**Goal of the exercise:**
Please copy the records exactly as they appear, with all pictures left out.

**Stored data:**
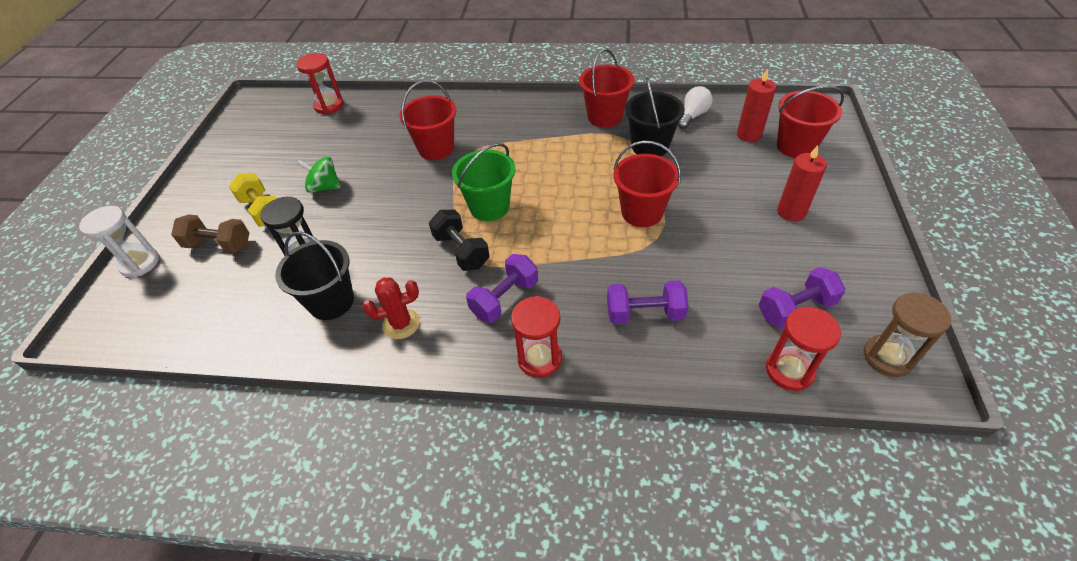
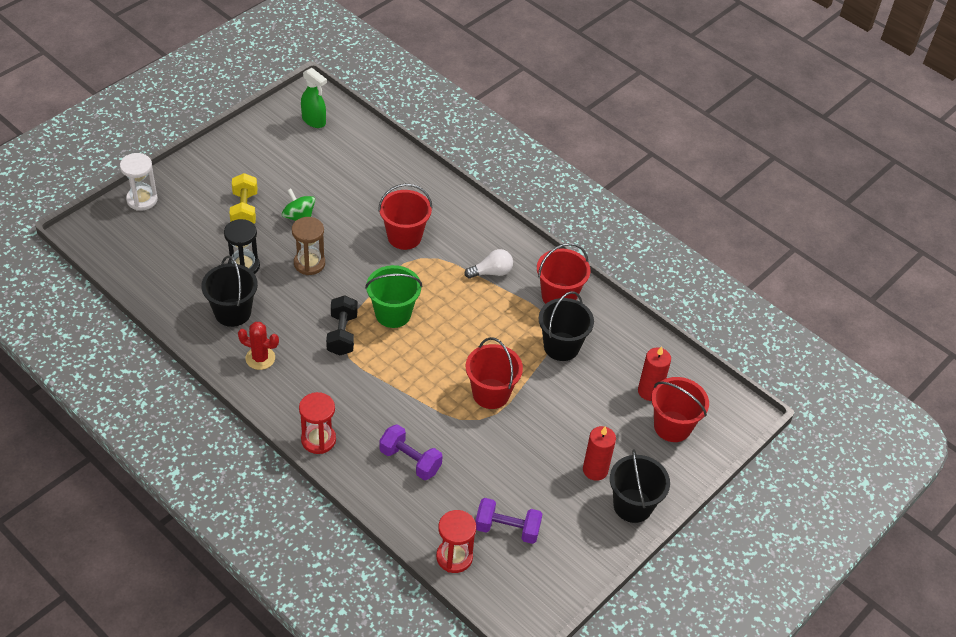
camera: 30 degrees right, 0 degrees up
(219, 245) = (198, 219): brown dumbbell -> none
(271, 116) = (314, 121): none -> green spray bottle
(329, 105) = (364, 138): red hourglass -> none
(505, 299) = (336, 388): purple dumbbell -> none
(692, 115) = (628, 344): white light bulb -> white light bulb (491, 272)
(852, 217) = (632, 505): none -> black bucket
(887, 357) = (524, 596): brown hourglass -> brown hourglass (309, 263)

**Answer section:**
camera: 30 degrees right, 0 degrees up
(219, 245) = (198, 219): brown dumbbell -> none
(271, 116) = (314, 121): none -> green spray bottle
(329, 105) = (364, 138): red hourglass -> none
(505, 299) = (336, 388): purple dumbbell -> none
(692, 115) = (628, 344): white light bulb -> white light bulb (491, 272)
(852, 217) = (632, 505): none -> black bucket
(887, 357) = (524, 596): brown hourglass -> brown hourglass (309, 263)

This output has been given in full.